(Material provided begins)
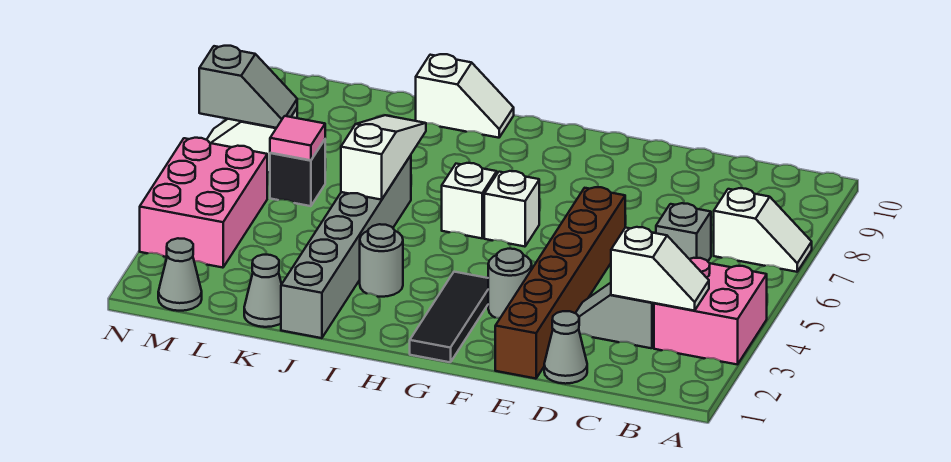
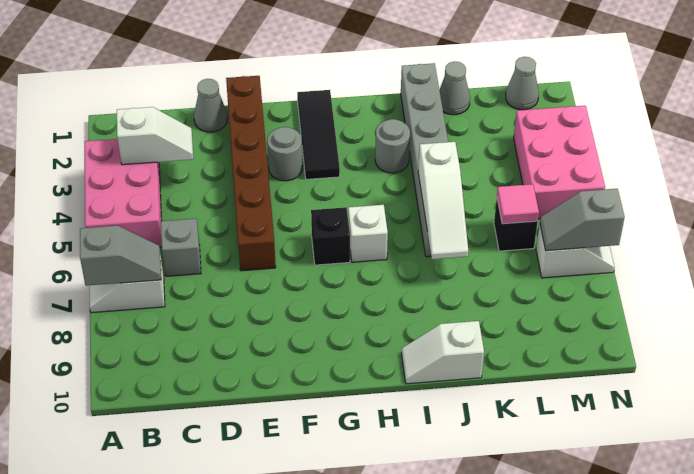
pink brick A3:B4 level 1 -> pink brick A3:B5 level 1
white slope B3:C3 level 2 top C -> white slope B3:C3 level 2 top B
grey slope C3:D3 level 1 top C -> grey slope A7:B7 level 2 top A
white brick G6 level 1 -> black brick G6 level 1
(Material provided ends)
**Assigned task:**
Copy all of the data word for word, and keep the pictures out of it.

**Response area:**
pink brick A3:B4 level 1 -> pink brick A3:B5 level 1
white slope B3:C3 level 2 top C -> white slope B3:C3 level 2 top B
grey slope C3:D3 level 1 top C -> grey slope A7:B7 level 2 top A
white brick G6 level 1 -> black brick G6 level 1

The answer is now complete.